Without the pictures, extract every line from the start of the material to the line containing "turquoise ruler: [52,171,127,218]", both ends included.
···
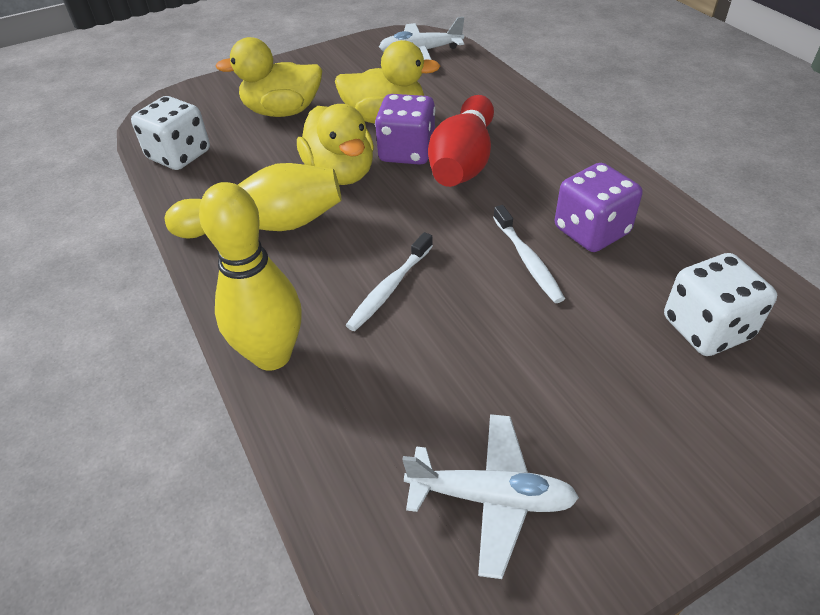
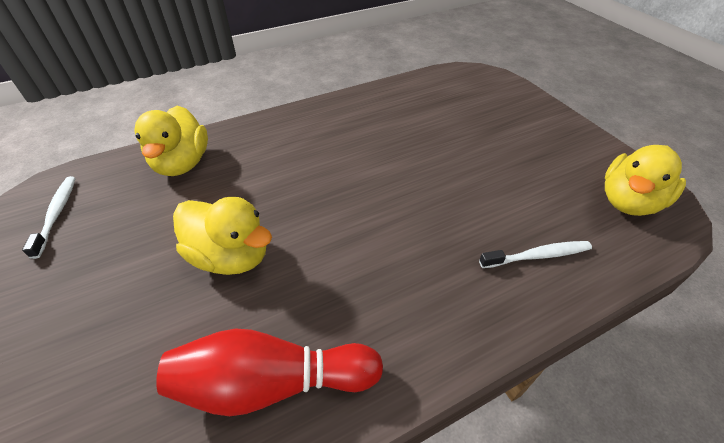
purple dice: [375,94,435,165] [555,163,642,252] = 2 -> none = 0
white dice: [131,96,210,170] [664,253,777,356] = 2 -> none = 0
white plane: [379,17,464,60] [402,414,579,579] = 2 -> none = 0
yellow bowling pin: [165,163,342,239] [199,182,302,371] = 2 -> none = 0

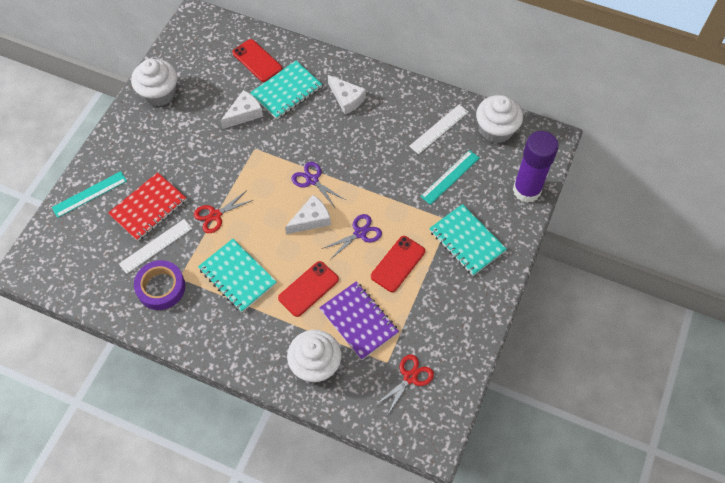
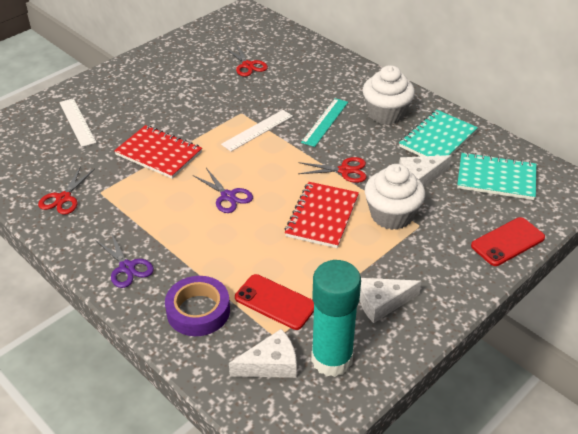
purple glue stick: [513,131,559,203] = 1 -> none = 0
purple notebook: [319,281,399,360] = 1 -> none = 0
red notebook: [108,172,186,241] = 1 -> [114,125,202,179] [285,182,359,248] = 2
red phone: [232,39,282,82] [278,261,339,317] [371,236,425,292] = 3 -> [235,274,314,330] [471,217,545,266] = 2
red scissors: [194,190,253,233] [377,354,434,416] = 2 -> [38,166,95,215] [225,45,268,76] [298,157,366,183] = 3
turquoise glue stick: none = 0 -> [311,260,361,377] = 1
turquoise notebook: [198,239,277,312] [250,61,322,119] [429,204,507,276] = 3 -> [399,110,478,157] [457,152,536,200] = 2
turquoise ruler: [52,171,127,218] [420,150,480,205] = 2 -> [301,98,348,147] = 1
white cupcake: [131,59,177,106] [287,330,342,383] [476,95,523,143] = 3 -> [363,65,415,124] [365,164,425,230] = 2

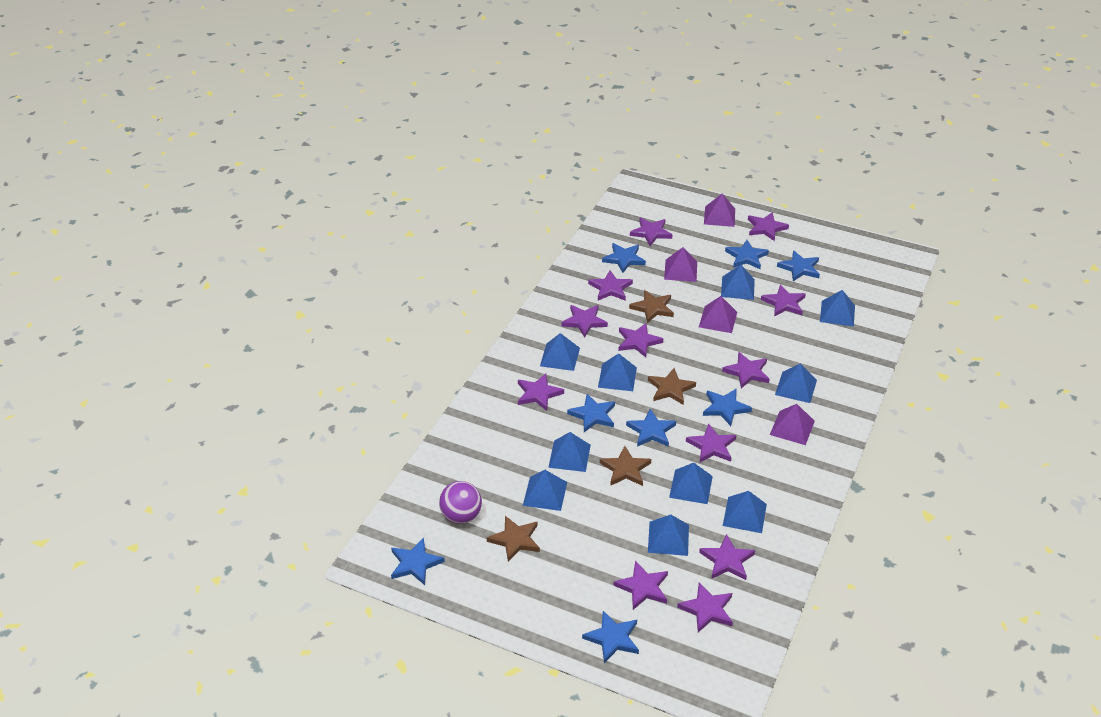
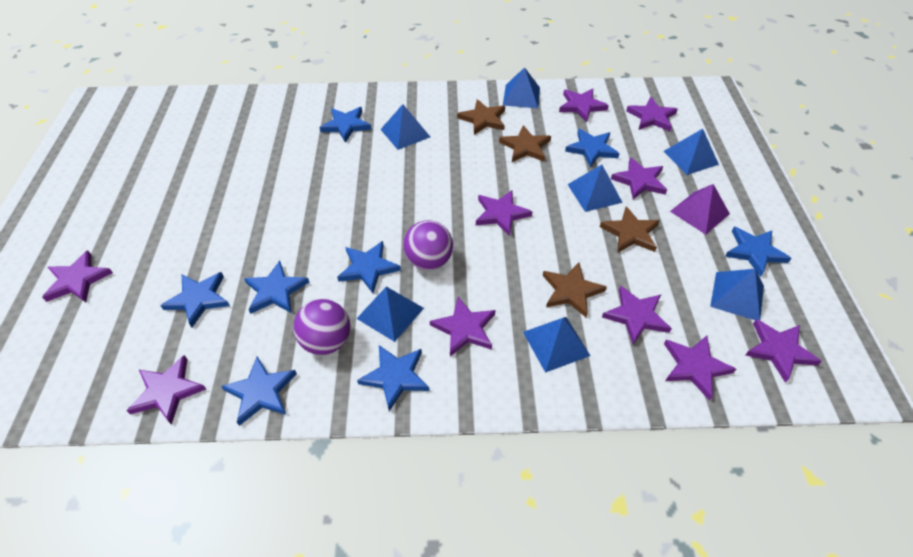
blue pyramid: [523,470,567,511] [540,333,580,371] [548,432,591,472] [598,353,637,391] [648,515,689,556] [669,463,713,504] [721,265,755,300] [723,491,767,533] [775,363,817,403] [820,290,855,327] = 10 -> [357,287,424,342] [380,104,430,150] [503,67,540,108] [523,317,590,373] [567,165,623,212] [664,129,719,175] [710,269,764,320] = 7
purple ball: [439,481,482,524] = 1 -> [293,299,350,355] [403,220,453,270] = 2
purple pyramid: [664,247,697,282] [699,296,737,333] [704,194,735,227] [770,404,815,445] = 4 -> [670,184,730,235] = 1
purple star: [518,373,564,411] [562,305,608,338] [588,270,633,300] [613,561,668,610] [618,323,663,357] [630,217,672,246] [677,583,733,632] [686,423,736,463] [699,534,755,580] [722,352,770,388] [748,212,789,241] [761,284,806,317] = 12 -> [42,250,113,302] [126,355,206,425] [430,297,495,356] [476,190,532,236] [559,88,609,122] [602,286,672,344] [611,157,667,199] [626,97,678,131] [664,335,736,401] [745,319,822,383] = 10

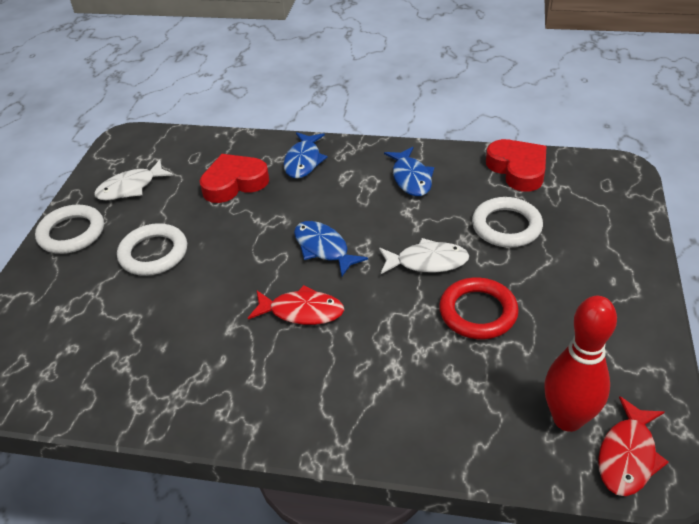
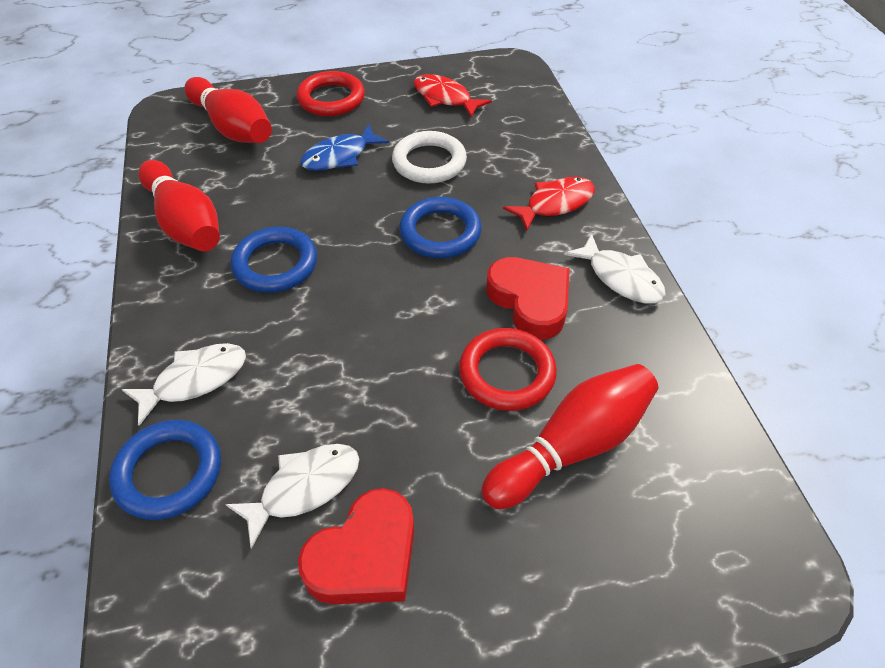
blue fish: [284,132,327,179] [294,221,368,277] [384,147,434,196] = 3 -> [300,124,389,171] = 1
blue ring: none = 0 -> [109,420,221,520] [231,227,317,293] [399,197,482,258] = 3
red bowling pin: [544,296,617,432] = 1 -> [138,160,220,251] [184,77,272,143] [481,364,658,509] = 3
red ring: [439,277,519,339] = 1 -> [296,71,365,116] [459,328,557,411] = 2
white fish: [94,160,173,200] [379,238,469,274] = 2 -> [121,343,246,426] [225,444,359,549] [564,233,666,304] = 3
white ring: [35,204,104,254] [117,223,187,276] [472,197,543,248] = 3 -> [392,131,467,184] = 1

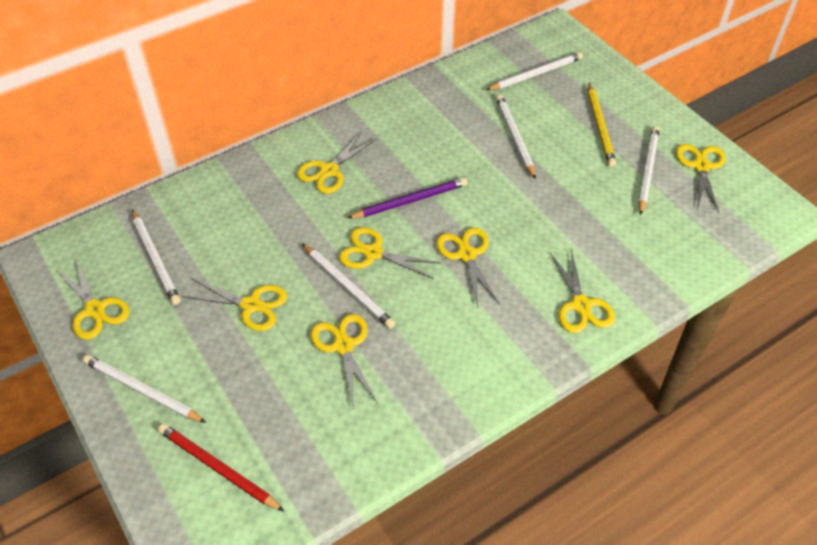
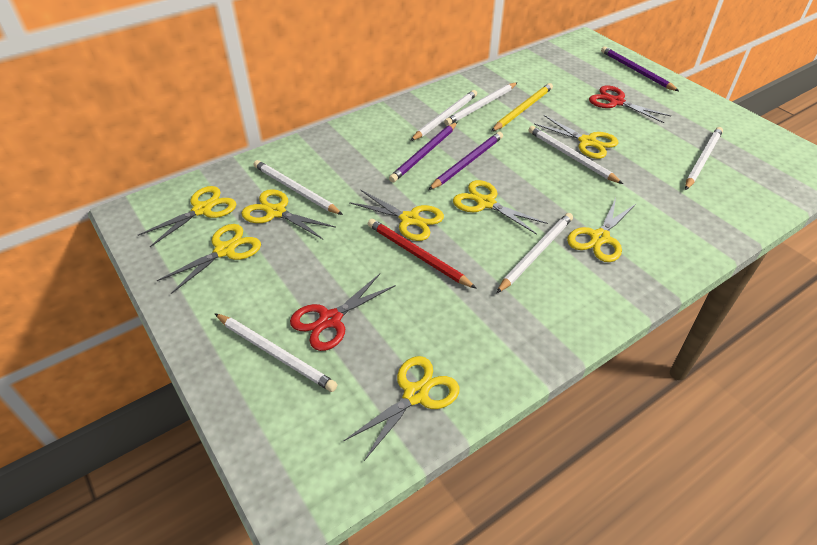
purple pencil: [347,178,468,218] = 1 -> [389,122,457,182] [429,132,503,190] [601,46,679,91] = 3
red scissors: none = 0 -> [290,274,396,351] [589,86,671,123] = 2
white pencil: [83,355,206,423] [132,209,180,305] [302,243,395,329] [486,52,583,90] [496,94,536,179] [638,126,660,215] = 6 -> [214,313,337,392] [253,160,343,215] [410,90,477,141] [444,82,518,126] [497,213,573,293] [528,126,623,184] [685,127,723,190] = 7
···
:: Response below ::
purple dice: [375,94,435,165] [555,163,642,252] = 2 -> none = 0
white dice: [131,96,210,170] [664,253,777,356] = 2 -> none = 0
white plane: [379,17,464,60] [402,414,579,579] = 2 -> none = 0
yellow bowling pin: [165,163,342,239] [199,182,302,371] = 2 -> none = 0

purple glue stick: [513,131,559,203] = 1 -> none = 0
purple notebook: [319,281,399,360] = 1 -> none = 0
red notebook: [108,172,186,241] = 1 -> [114,125,202,179] [285,182,359,248] = 2
red phone: [232,39,282,82] [278,261,339,317] [371,236,425,292] = 3 -> [235,274,314,330] [471,217,545,266] = 2
red scissors: [194,190,253,233] [377,354,434,416] = 2 -> [38,166,95,215] [225,45,268,76] [298,157,366,183] = 3
turquoise glue stick: none = 0 -> [311,260,361,377] = 1
turquoise notebook: [198,239,277,312] [250,61,322,119] [429,204,507,276] = 3 -> [399,110,478,157] [457,152,536,200] = 2
turquoise ruler: [52,171,127,218] [420,150,480,205] = 2 -> [301,98,348,147] = 1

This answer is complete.